TASK PROMPT:
The reply should consist of one number, the count of lines below in which the word "ampoule" appears.

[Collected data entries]
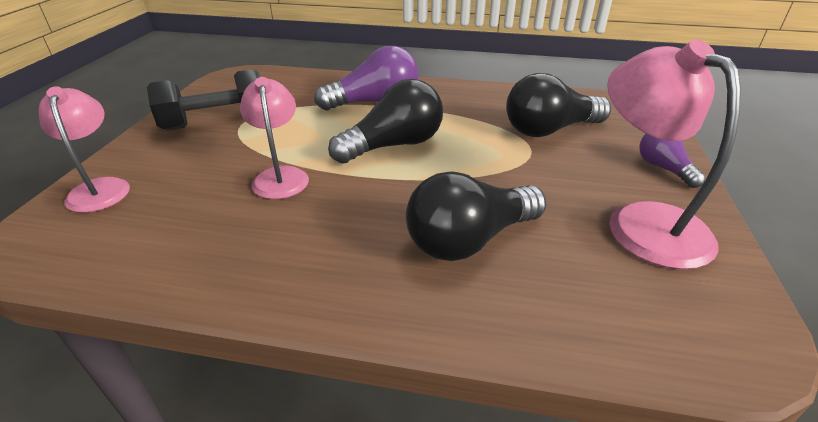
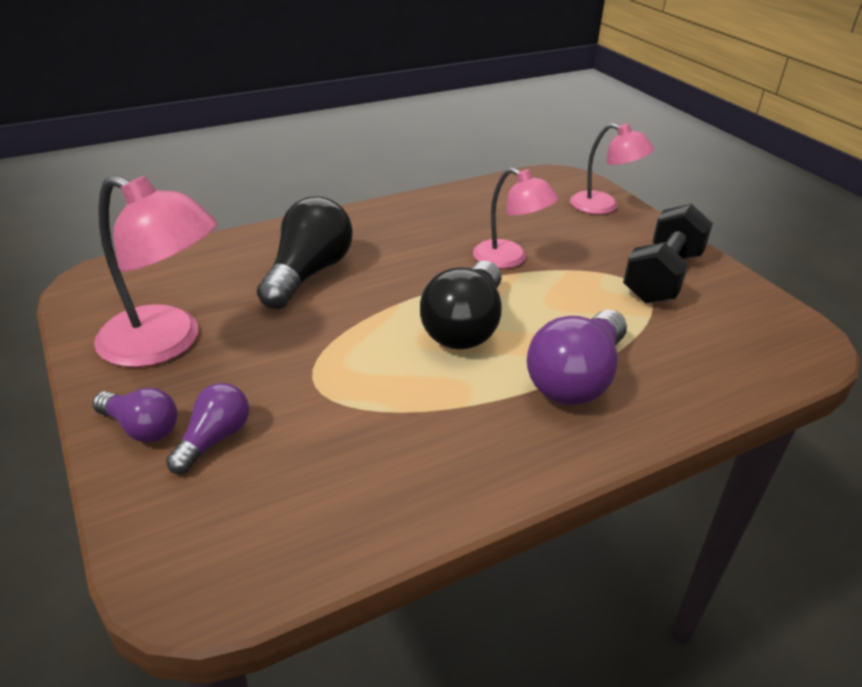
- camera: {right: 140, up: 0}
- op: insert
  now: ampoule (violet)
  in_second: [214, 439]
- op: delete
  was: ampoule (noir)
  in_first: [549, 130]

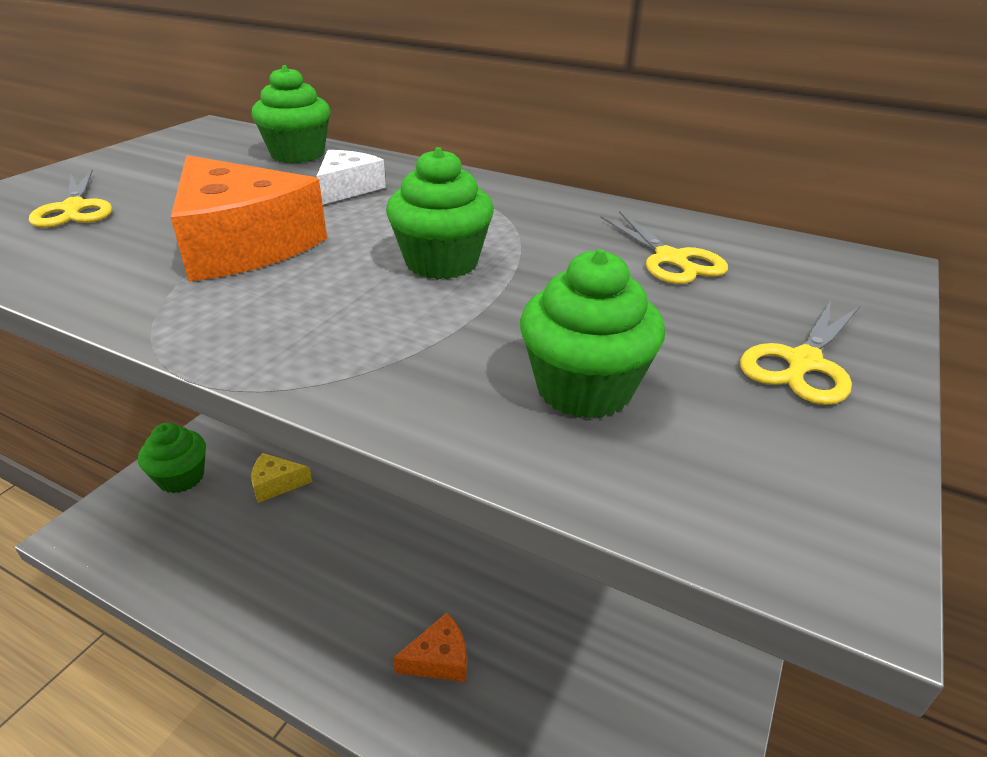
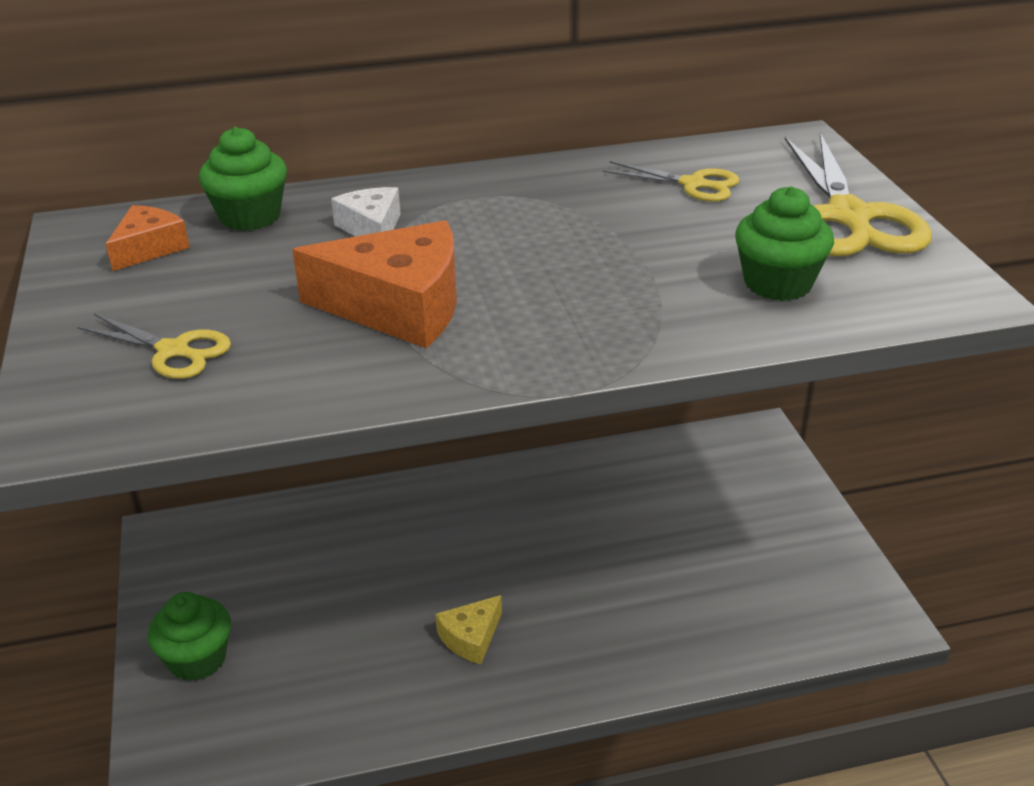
- camera: {right: -40, up: 0}
- op: move
  was: fromage (orange)
  in_first: [439, 659]
  in_second: [149, 248]
- op: move
  was: fromage (jaune)
  in_first: [276, 484]
  in_second: [471, 637]
- op: resize
  was: ciseaux (jaune)
  in_first: [803, 363]
  in_second: [849, 217]
  ratio: 1.87
- op: delete
  was: muffin (vert)
  in_first: [441, 262]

EXERCISE OUTPUT:
2